▸ ASSIGNMENT
What is the number of lines in the entries below that include the word "lime"? Provide the number only.
=== MATERIAL SUPPLIED ===
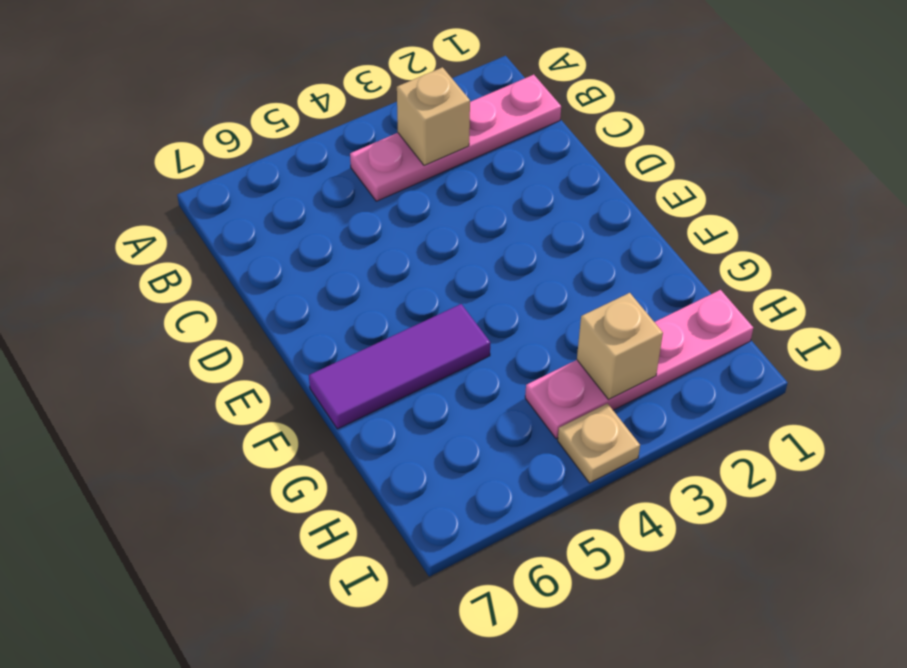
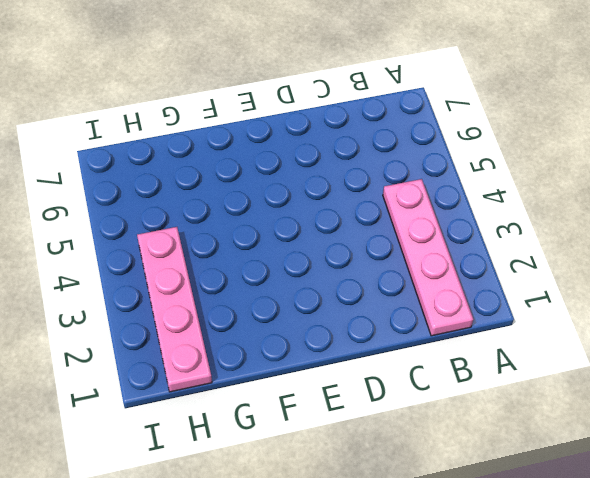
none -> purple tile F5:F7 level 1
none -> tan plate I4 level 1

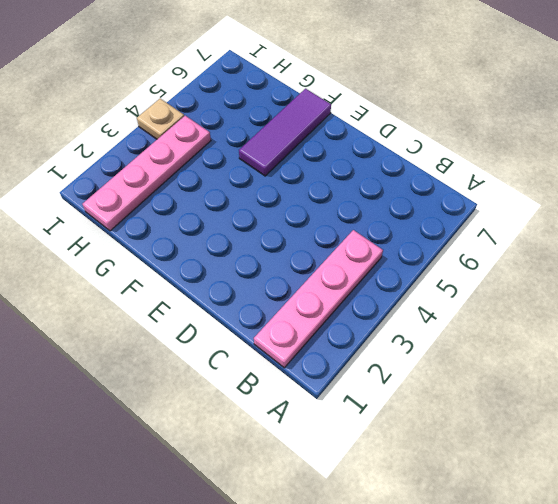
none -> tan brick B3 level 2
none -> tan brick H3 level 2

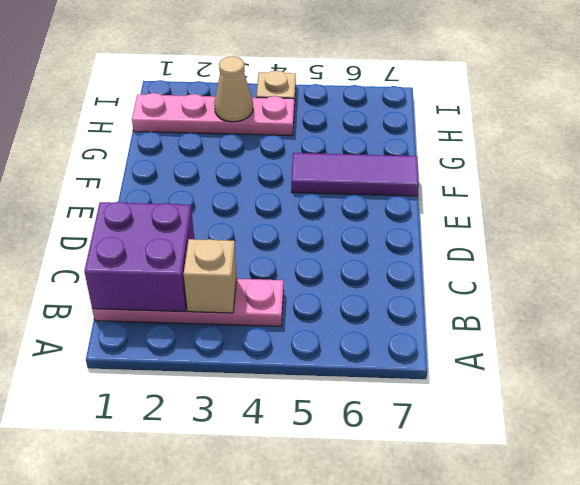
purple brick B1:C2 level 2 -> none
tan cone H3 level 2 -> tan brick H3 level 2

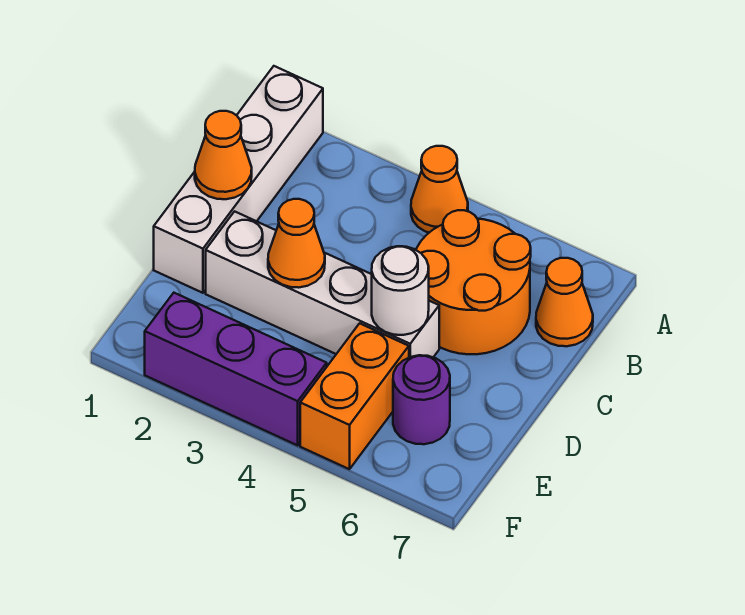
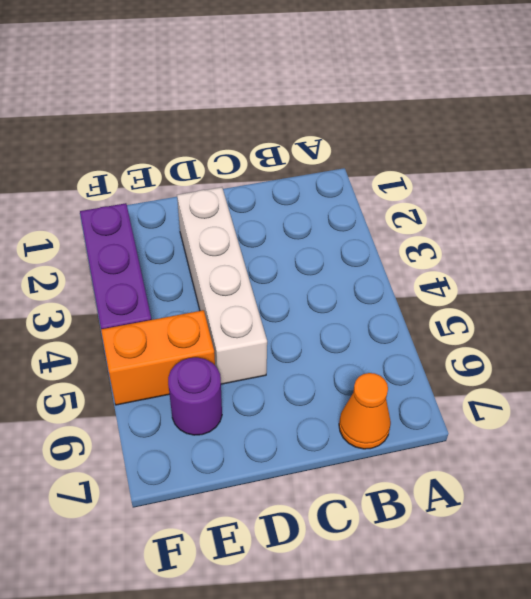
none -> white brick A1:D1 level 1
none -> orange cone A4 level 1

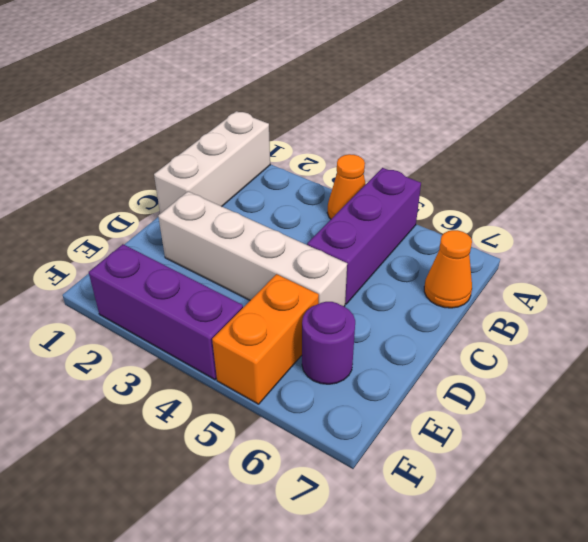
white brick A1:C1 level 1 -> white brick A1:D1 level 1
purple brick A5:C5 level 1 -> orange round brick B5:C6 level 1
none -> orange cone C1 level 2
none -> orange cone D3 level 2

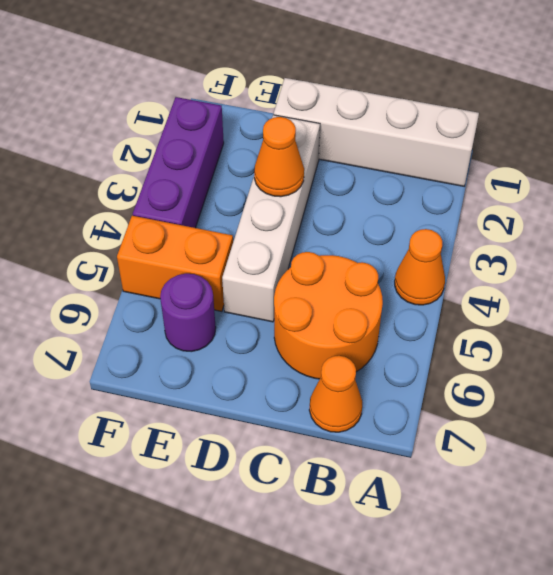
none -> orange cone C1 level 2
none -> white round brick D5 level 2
===
=== MATERIAL SUPPLIED ===
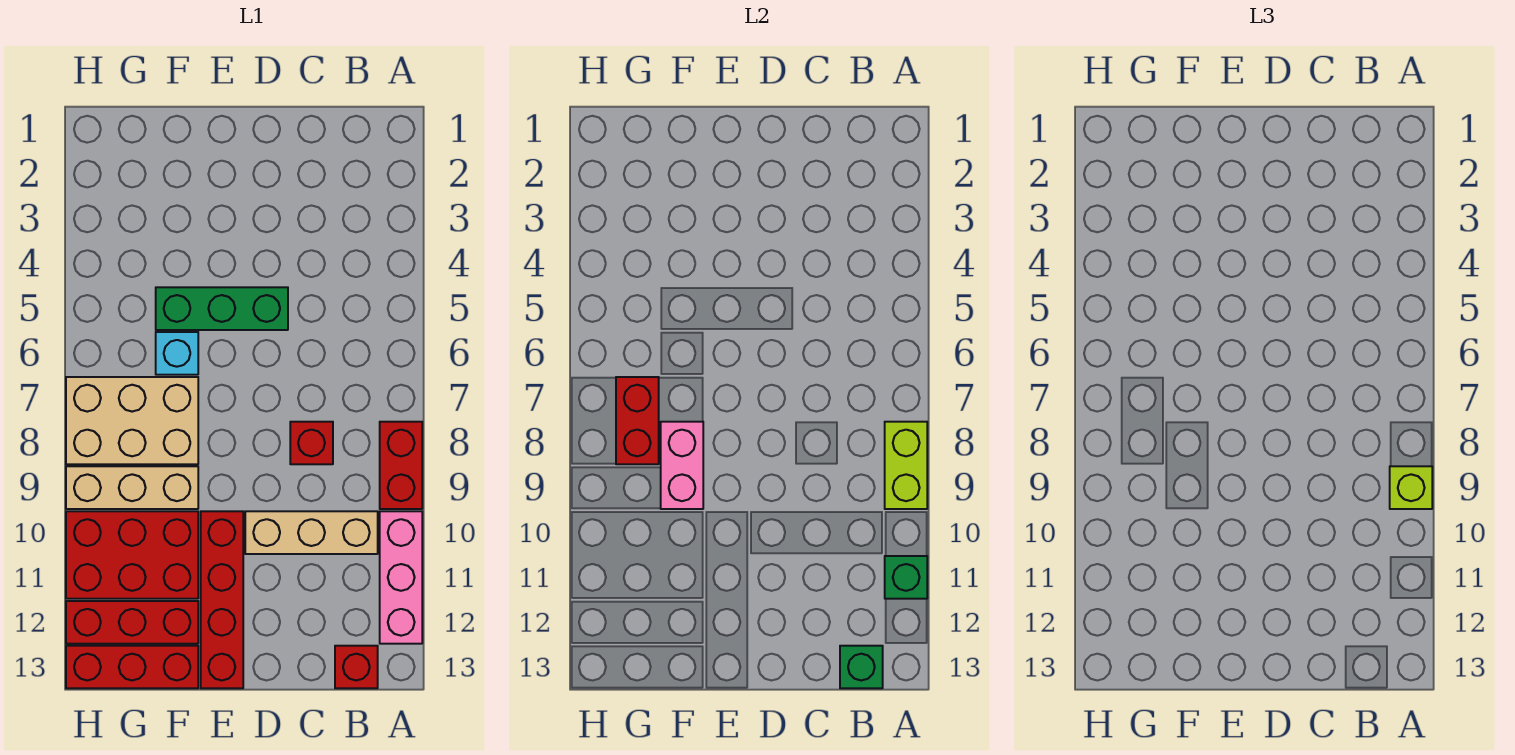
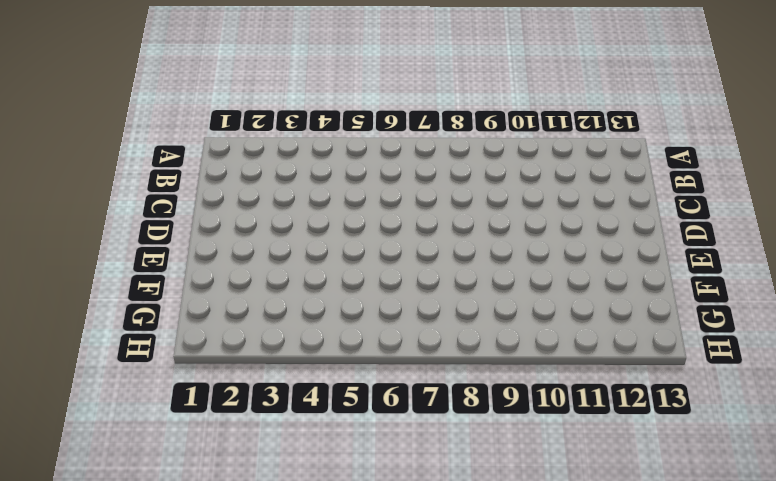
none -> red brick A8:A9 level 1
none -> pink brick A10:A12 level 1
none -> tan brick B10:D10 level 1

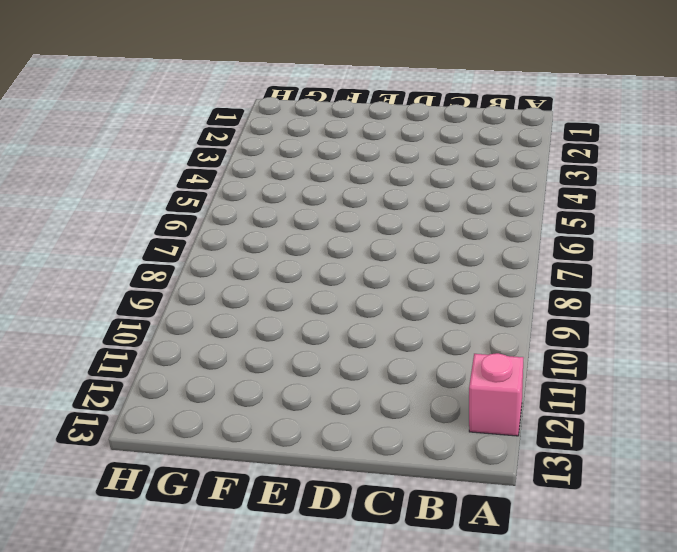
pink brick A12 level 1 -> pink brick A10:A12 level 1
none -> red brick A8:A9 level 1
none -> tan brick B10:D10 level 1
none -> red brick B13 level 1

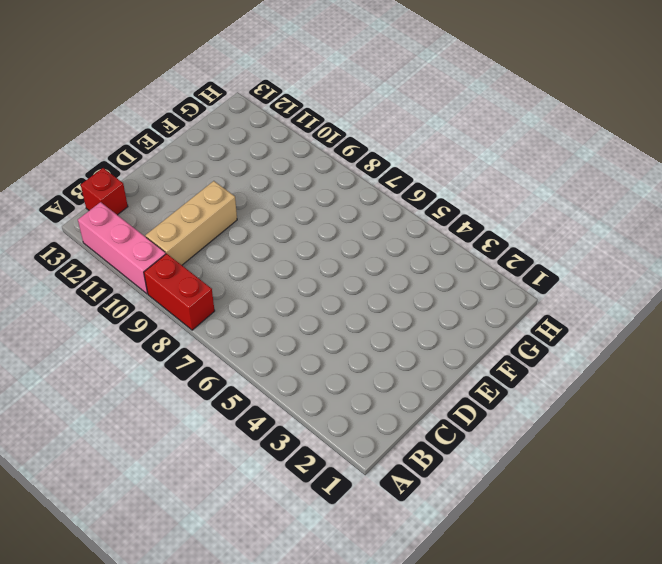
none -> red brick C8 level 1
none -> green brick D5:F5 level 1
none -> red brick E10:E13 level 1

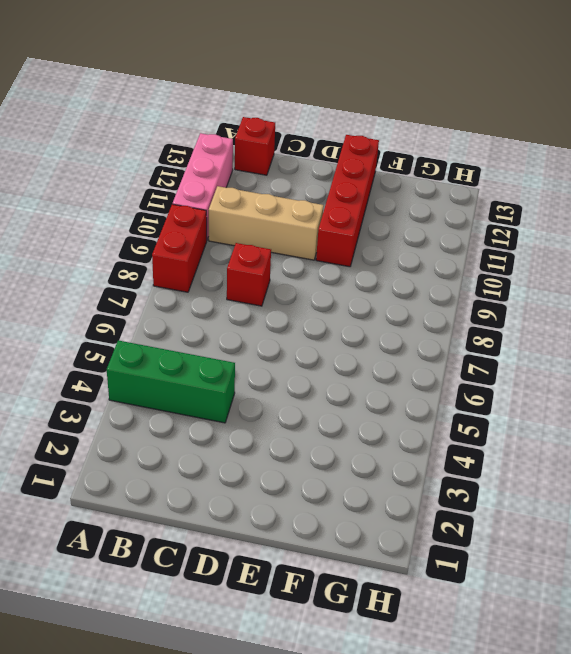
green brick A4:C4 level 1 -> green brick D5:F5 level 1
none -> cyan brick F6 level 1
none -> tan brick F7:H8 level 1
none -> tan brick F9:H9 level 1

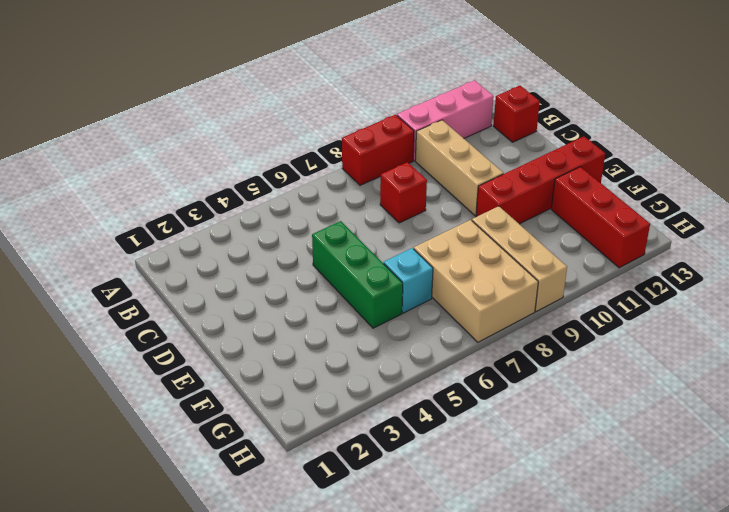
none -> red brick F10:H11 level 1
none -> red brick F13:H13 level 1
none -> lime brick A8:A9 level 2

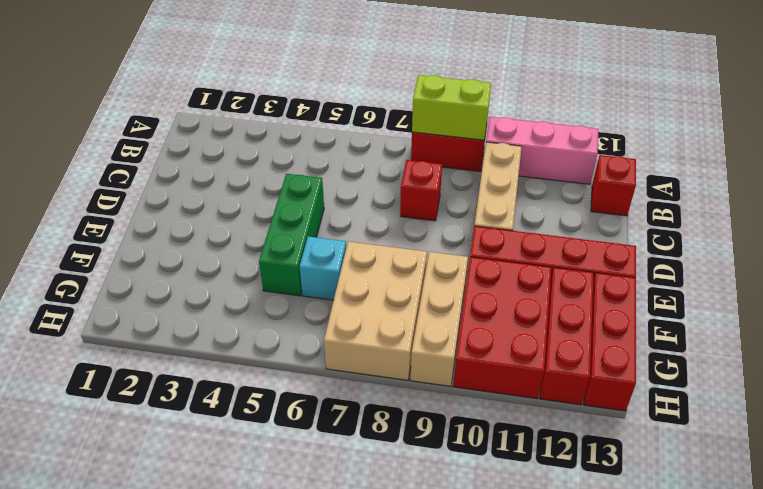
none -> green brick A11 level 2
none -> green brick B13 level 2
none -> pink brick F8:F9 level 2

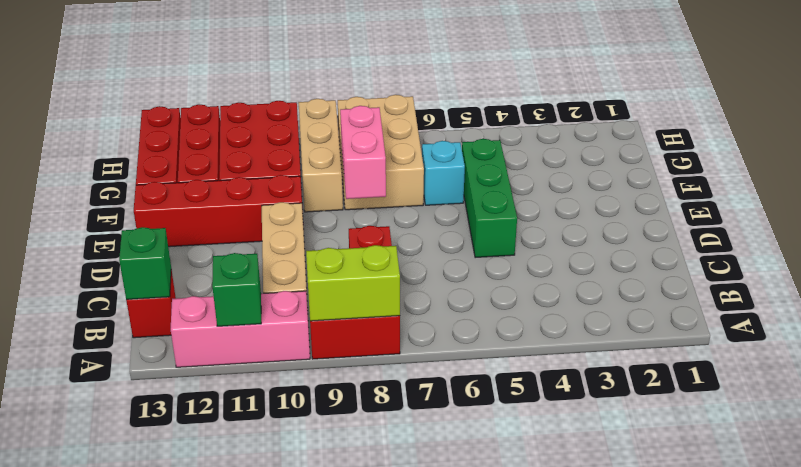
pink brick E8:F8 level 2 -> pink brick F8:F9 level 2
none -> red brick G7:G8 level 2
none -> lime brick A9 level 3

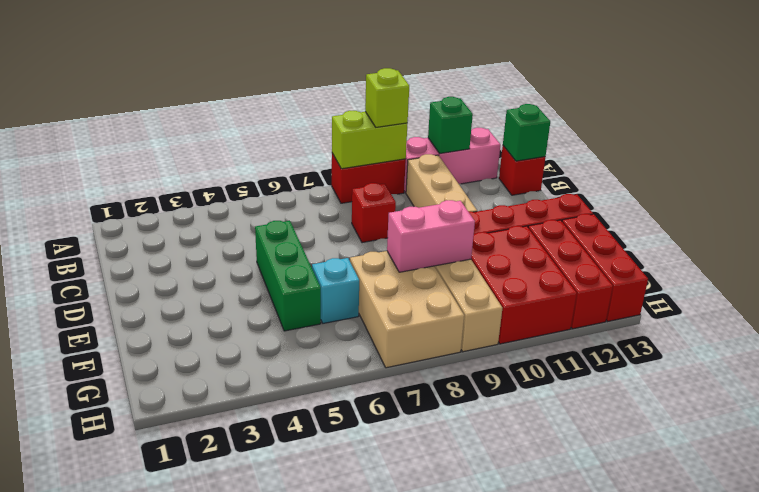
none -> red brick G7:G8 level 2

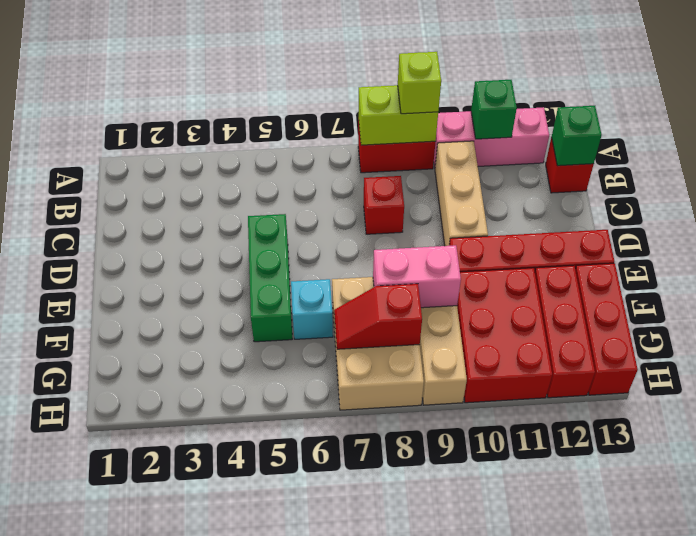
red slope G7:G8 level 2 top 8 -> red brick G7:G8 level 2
===
▸ ANSWER TO THIS EXERCISE
2